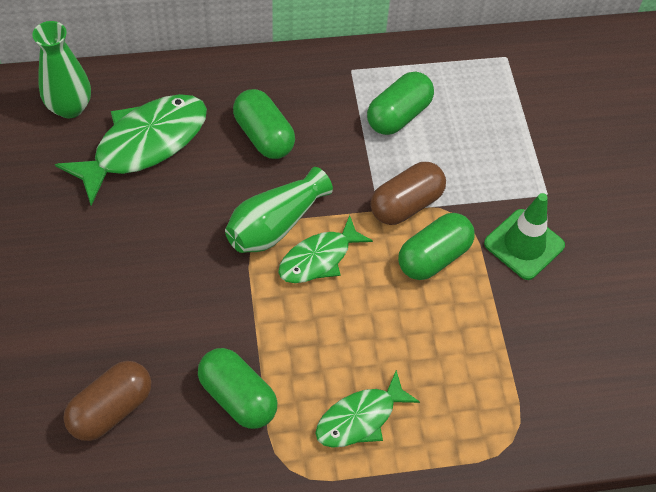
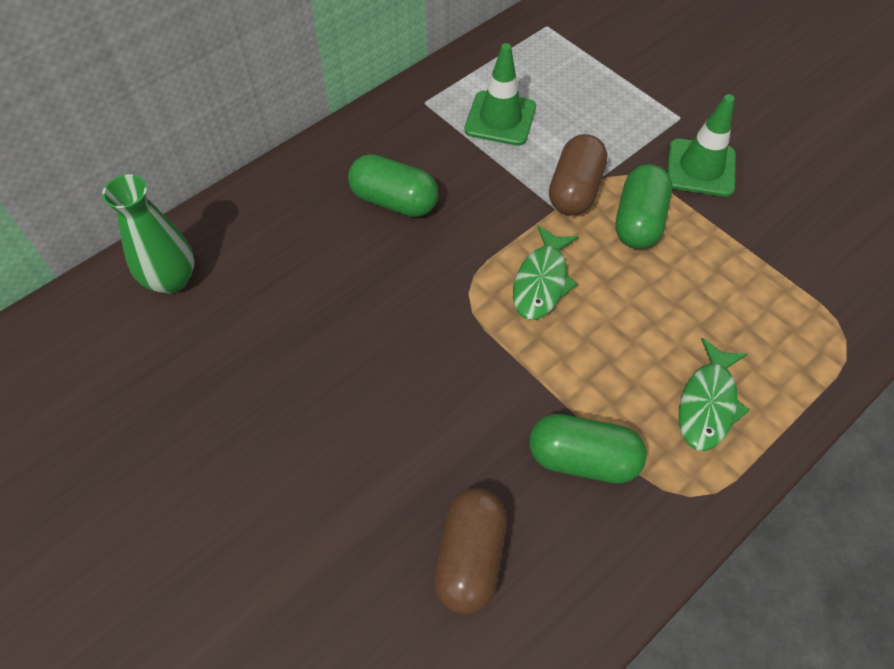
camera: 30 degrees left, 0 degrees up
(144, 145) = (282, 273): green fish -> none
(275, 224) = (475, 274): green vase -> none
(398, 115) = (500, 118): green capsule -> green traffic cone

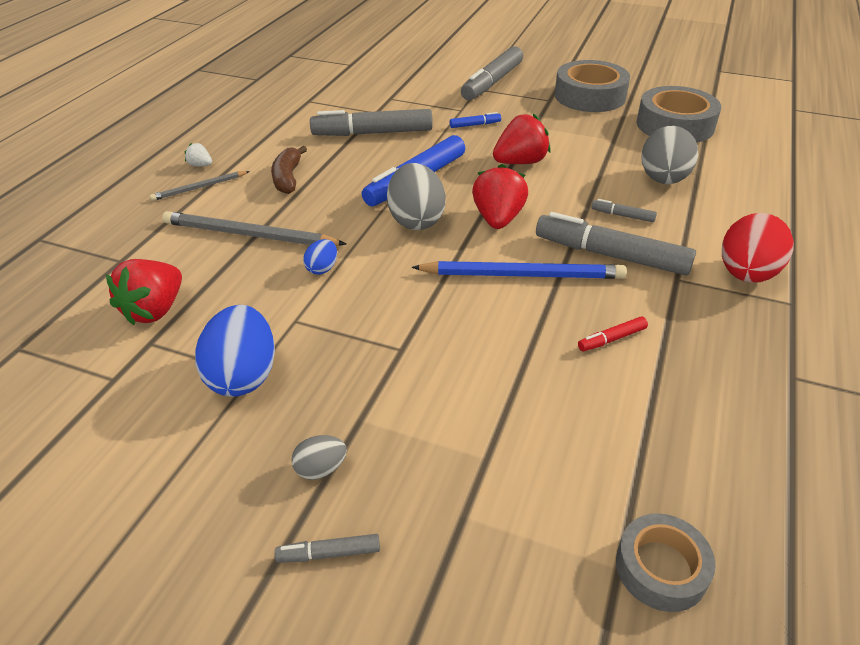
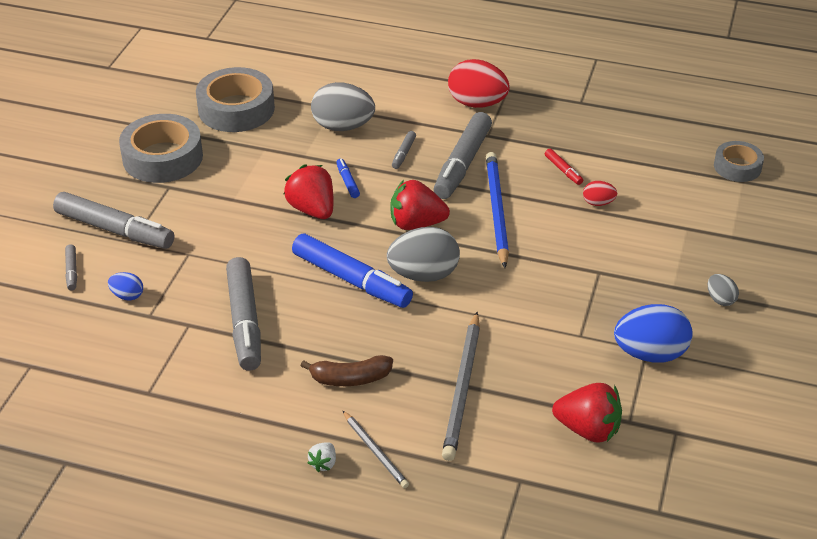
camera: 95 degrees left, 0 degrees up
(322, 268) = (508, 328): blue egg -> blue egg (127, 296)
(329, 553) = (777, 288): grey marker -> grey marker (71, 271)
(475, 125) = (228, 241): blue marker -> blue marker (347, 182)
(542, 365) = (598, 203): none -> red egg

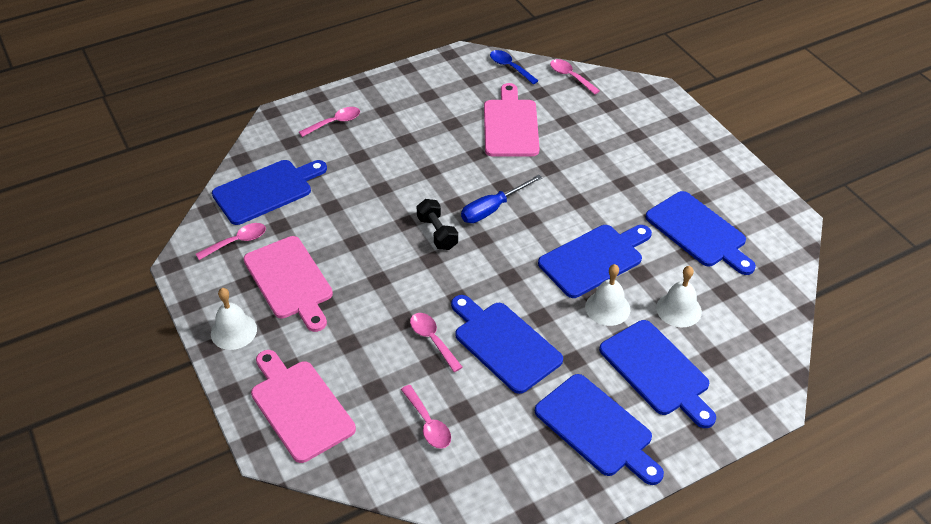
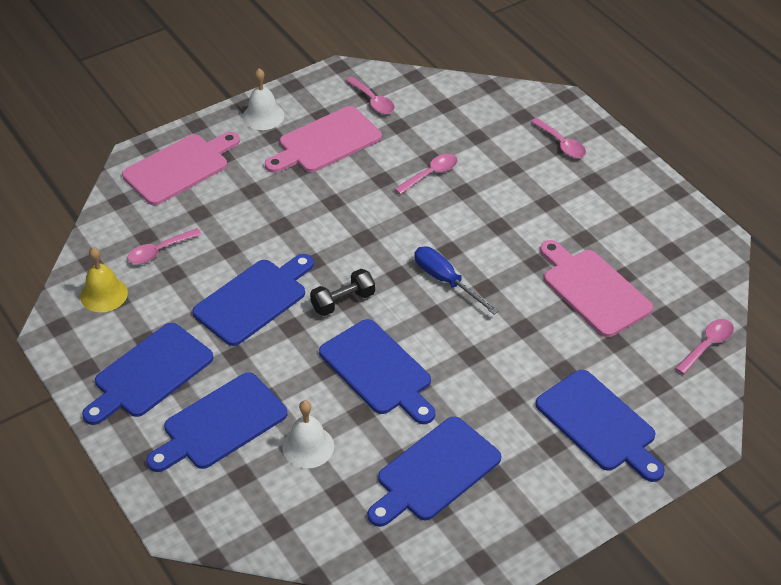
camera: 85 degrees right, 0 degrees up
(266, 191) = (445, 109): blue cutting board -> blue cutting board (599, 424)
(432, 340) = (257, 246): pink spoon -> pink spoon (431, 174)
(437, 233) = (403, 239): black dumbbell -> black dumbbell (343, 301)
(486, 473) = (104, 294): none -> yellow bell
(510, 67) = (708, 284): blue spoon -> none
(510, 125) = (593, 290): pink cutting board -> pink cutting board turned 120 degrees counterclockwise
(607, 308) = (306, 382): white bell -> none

[WHAT IS NEEDED]:
Starting at the line that contains "(266, 191) = (445, 109): blue", retype each line through the end of the listing above and nothing else.

[WRITTEN RESPONSE]:
(266, 191) = (445, 109): blue cutting board -> blue cutting board (599, 424)
(432, 340) = (257, 246): pink spoon -> pink spoon (431, 174)
(437, 233) = (403, 239): black dumbbell -> black dumbbell (343, 301)
(486, 473) = (104, 294): none -> yellow bell
(510, 67) = (708, 284): blue spoon -> none
(510, 125) = (593, 290): pink cutting board -> pink cutting board turned 120 degrees counterclockwise
(607, 308) = (306, 382): white bell -> none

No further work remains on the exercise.